◆ WORK ITEM
Report how many lines in the data include "klepsydra", with the number as the only reply.
======== THE DATA ========
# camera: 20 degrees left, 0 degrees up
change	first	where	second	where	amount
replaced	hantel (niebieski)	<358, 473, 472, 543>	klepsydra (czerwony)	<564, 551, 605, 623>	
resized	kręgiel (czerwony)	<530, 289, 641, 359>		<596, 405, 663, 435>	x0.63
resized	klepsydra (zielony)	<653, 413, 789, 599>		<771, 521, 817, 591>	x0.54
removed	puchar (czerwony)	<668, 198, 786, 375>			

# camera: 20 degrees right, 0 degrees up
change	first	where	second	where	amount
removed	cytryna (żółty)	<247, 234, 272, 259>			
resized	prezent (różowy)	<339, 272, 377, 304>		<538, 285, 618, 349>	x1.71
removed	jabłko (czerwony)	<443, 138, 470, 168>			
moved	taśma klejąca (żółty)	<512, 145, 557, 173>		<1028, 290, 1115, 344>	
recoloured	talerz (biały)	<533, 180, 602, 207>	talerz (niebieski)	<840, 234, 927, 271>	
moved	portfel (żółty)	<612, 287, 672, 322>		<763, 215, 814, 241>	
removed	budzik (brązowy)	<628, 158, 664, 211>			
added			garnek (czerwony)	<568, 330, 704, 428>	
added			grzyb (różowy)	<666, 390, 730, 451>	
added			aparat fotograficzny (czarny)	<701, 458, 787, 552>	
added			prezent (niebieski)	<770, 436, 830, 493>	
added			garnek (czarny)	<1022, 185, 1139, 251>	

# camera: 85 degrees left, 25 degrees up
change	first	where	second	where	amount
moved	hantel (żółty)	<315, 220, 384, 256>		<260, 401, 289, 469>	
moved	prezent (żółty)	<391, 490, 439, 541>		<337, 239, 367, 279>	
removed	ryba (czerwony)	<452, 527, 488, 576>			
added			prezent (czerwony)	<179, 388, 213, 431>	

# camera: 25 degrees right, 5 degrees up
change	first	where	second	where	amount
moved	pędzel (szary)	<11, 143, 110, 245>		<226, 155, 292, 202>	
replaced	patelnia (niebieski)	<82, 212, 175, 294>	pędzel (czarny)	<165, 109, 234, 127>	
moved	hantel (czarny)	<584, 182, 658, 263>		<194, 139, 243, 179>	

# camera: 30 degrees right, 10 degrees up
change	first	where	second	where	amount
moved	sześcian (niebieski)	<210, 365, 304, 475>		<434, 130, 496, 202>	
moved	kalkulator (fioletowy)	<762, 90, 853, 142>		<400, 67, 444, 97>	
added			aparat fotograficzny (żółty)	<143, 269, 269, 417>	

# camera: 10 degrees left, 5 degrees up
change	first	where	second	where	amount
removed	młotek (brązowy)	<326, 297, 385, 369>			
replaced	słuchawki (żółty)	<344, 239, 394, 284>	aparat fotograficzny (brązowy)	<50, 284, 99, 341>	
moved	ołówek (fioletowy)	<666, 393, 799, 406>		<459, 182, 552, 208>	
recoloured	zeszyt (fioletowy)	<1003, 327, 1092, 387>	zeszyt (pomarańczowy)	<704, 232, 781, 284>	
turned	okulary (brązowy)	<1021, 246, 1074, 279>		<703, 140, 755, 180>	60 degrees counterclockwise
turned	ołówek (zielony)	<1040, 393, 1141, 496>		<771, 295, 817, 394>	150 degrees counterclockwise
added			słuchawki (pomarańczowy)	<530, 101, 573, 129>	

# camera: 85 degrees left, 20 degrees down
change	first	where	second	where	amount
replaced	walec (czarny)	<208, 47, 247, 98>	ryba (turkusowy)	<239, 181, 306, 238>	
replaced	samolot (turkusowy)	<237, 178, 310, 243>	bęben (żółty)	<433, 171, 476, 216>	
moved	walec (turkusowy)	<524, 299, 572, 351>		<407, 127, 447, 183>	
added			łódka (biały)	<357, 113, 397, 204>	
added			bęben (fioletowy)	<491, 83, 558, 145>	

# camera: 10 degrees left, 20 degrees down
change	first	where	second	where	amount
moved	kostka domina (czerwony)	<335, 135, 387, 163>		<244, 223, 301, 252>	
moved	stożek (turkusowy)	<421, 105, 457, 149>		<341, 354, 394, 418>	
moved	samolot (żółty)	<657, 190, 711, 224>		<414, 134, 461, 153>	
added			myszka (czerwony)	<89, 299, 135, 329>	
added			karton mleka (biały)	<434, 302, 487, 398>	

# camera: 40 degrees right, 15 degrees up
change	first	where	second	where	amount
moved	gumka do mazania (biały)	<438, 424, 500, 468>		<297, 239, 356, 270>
========
◆ REPLY TO THE EXERCISE
2